=== RECORDED DATA ===

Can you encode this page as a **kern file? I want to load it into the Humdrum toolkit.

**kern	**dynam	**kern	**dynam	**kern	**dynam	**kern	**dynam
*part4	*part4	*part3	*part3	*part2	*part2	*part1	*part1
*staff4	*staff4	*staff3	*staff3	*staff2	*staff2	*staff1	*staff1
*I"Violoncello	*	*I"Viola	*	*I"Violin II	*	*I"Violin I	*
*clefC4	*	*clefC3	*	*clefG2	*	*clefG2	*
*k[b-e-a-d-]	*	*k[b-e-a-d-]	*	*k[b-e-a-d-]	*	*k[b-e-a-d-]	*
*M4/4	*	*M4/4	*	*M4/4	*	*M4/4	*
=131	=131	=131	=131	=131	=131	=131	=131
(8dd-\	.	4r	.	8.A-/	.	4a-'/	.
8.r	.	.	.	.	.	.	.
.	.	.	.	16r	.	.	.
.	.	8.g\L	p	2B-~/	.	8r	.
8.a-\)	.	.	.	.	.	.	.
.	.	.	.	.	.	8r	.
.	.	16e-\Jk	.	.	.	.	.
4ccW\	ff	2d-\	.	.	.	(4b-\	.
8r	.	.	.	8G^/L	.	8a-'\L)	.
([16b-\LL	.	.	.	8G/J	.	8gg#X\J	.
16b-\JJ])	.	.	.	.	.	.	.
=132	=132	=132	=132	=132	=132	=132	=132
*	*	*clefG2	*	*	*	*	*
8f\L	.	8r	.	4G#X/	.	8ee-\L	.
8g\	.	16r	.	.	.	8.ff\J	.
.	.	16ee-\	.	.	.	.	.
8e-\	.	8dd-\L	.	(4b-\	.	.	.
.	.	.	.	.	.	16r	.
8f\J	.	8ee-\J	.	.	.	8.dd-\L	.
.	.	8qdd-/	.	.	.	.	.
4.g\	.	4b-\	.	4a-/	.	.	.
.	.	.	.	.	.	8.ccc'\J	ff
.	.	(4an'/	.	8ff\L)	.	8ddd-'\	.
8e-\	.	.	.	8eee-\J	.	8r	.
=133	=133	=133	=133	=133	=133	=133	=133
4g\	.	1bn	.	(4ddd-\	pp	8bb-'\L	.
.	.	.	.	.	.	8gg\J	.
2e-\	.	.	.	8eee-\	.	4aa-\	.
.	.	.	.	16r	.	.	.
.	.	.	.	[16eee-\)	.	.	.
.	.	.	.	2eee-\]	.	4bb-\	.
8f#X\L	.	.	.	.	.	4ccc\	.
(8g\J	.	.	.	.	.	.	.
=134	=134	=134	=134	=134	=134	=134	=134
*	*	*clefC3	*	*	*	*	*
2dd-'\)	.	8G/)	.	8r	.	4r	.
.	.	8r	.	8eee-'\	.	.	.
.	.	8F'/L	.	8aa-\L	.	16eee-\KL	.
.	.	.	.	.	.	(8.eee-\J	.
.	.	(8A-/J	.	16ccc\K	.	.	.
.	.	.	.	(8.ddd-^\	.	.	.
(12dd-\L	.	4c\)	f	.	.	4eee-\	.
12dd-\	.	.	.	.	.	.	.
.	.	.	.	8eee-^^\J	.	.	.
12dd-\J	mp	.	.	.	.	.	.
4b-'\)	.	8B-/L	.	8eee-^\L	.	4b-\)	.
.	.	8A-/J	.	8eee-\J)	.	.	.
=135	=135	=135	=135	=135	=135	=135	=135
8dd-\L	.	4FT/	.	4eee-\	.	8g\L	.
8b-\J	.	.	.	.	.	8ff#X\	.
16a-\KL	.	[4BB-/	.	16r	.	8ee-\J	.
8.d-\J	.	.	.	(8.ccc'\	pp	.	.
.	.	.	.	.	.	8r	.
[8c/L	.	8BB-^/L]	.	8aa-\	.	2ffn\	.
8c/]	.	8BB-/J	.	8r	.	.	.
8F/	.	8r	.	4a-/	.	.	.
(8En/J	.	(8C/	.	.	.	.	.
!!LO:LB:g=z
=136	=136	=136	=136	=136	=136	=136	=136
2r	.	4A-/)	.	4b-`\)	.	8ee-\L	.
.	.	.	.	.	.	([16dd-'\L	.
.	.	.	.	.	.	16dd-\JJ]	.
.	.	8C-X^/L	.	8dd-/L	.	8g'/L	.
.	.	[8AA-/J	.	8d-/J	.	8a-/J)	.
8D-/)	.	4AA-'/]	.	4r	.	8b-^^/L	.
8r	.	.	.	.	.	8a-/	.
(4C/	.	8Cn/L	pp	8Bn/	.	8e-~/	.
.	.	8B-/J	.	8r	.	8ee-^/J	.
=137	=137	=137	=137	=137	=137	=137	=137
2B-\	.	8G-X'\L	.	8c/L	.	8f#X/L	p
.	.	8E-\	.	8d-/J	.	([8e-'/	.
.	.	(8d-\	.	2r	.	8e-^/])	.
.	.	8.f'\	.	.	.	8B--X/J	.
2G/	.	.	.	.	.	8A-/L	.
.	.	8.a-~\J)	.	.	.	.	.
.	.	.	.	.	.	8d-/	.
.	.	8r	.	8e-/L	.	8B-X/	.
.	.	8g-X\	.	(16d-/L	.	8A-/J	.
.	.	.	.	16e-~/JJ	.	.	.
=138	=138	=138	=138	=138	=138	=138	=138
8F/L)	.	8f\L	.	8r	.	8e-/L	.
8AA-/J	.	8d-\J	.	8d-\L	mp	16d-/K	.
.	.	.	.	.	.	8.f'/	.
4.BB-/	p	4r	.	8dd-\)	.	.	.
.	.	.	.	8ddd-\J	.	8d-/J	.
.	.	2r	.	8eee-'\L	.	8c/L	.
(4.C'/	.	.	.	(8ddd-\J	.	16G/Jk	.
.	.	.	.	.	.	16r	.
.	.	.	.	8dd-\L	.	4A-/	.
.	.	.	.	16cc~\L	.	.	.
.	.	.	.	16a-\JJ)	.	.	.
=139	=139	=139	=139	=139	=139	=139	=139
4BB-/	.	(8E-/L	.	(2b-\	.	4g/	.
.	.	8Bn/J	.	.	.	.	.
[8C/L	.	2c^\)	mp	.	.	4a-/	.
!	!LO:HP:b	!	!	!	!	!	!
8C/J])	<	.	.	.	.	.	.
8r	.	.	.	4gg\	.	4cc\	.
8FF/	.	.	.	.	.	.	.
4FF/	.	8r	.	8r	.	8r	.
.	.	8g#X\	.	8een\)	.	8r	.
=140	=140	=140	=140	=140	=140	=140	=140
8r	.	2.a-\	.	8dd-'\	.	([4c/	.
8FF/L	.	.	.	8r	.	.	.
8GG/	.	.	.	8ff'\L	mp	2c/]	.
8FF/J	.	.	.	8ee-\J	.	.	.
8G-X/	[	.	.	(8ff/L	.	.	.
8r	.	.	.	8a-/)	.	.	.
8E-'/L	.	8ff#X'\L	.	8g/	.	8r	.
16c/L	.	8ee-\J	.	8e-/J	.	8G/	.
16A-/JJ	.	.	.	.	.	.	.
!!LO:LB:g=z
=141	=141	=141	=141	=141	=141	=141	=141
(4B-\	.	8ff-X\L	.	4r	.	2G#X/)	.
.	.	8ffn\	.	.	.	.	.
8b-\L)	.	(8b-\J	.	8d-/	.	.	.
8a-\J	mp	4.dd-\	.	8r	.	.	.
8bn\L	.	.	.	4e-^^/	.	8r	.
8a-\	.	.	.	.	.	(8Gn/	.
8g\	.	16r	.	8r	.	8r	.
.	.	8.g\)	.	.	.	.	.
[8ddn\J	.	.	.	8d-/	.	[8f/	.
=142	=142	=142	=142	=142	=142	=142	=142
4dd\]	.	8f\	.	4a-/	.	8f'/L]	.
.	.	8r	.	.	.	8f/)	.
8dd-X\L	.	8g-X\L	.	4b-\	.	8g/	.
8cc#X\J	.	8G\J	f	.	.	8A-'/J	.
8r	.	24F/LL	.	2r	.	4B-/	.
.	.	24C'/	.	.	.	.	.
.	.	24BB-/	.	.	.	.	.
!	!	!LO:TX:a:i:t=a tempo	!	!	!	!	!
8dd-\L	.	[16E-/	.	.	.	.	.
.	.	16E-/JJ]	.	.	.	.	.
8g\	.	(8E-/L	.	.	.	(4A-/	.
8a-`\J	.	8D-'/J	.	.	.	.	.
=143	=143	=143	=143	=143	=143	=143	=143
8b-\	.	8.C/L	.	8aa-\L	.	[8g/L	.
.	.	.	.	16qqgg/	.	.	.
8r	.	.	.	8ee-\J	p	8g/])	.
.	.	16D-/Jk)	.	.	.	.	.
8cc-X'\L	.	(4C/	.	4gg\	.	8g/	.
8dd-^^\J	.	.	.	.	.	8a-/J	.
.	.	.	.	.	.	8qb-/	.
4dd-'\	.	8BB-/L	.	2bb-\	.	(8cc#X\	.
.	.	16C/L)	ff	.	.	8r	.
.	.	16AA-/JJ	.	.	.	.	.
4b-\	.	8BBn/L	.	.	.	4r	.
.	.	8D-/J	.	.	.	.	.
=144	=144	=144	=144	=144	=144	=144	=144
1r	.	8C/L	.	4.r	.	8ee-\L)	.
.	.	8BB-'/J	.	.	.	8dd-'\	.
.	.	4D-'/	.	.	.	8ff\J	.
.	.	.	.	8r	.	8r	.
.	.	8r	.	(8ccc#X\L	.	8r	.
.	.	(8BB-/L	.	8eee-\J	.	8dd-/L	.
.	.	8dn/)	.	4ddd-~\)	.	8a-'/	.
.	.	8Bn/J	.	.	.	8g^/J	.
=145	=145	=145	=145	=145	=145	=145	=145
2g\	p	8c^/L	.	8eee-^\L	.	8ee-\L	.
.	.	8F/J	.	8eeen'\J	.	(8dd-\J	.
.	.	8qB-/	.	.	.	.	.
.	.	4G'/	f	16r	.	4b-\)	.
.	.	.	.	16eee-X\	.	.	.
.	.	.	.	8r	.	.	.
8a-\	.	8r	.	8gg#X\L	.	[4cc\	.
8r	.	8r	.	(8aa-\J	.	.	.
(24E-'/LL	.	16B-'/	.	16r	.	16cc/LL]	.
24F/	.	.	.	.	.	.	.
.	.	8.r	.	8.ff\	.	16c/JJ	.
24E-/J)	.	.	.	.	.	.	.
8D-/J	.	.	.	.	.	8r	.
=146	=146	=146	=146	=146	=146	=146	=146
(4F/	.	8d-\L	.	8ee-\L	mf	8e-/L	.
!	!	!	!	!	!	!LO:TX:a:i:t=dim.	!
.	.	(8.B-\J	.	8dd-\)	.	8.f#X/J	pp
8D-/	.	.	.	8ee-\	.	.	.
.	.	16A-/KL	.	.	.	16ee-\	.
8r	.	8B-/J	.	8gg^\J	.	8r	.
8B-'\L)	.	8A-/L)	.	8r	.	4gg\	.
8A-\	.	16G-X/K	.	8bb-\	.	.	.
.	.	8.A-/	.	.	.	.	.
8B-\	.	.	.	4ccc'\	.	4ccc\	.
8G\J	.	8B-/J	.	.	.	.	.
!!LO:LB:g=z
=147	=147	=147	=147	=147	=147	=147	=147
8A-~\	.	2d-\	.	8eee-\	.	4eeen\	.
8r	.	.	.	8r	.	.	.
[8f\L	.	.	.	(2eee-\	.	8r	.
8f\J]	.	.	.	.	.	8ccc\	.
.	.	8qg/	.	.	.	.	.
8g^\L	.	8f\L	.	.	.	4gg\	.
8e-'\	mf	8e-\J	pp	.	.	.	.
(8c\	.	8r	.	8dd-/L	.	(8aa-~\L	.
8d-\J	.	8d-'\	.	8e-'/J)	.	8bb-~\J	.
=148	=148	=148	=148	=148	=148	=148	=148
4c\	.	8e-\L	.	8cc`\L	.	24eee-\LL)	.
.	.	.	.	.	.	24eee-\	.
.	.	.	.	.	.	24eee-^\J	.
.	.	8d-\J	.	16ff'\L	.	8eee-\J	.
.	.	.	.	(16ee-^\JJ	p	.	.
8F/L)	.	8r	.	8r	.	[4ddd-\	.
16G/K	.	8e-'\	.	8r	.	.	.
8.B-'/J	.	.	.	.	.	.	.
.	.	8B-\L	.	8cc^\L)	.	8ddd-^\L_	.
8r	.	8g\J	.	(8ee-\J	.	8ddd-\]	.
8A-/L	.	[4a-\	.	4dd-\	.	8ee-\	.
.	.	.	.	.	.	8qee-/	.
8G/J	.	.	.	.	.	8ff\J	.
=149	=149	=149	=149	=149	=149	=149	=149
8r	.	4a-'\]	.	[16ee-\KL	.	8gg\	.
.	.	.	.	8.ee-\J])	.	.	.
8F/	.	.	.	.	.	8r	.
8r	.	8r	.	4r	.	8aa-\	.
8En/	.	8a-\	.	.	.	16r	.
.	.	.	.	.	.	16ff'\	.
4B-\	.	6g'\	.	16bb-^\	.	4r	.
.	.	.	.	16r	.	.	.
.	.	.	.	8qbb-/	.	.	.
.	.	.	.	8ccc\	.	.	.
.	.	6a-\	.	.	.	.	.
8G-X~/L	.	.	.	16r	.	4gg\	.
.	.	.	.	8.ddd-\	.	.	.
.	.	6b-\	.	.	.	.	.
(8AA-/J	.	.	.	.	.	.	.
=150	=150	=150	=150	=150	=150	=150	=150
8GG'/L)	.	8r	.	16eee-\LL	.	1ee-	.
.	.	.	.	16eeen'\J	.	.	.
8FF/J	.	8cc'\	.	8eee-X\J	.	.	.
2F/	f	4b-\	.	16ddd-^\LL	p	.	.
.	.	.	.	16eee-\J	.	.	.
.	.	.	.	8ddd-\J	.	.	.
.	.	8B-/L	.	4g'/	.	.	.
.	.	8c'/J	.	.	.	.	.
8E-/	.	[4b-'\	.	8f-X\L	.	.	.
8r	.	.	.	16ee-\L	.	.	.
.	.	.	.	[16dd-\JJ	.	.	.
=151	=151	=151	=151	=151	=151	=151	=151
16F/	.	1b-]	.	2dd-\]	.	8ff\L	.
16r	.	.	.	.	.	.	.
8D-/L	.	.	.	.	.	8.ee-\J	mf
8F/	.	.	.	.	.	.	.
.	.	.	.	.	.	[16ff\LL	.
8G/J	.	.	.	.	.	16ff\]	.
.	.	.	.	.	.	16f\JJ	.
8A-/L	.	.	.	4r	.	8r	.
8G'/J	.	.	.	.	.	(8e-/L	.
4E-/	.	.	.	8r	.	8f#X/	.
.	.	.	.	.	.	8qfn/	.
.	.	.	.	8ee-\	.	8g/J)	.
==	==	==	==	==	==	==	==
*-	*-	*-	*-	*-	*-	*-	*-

=== SHORT TASK ===
Show every line of the records above that contains the string "kern", matching case exactly.

=== SOLUTION ===
Can you encode this page as a **kern file? I want to load it into the Humdrum toolkit.
**kern	**dynam	**kern	**dynam	**kern	**dynam	**kern	**dynam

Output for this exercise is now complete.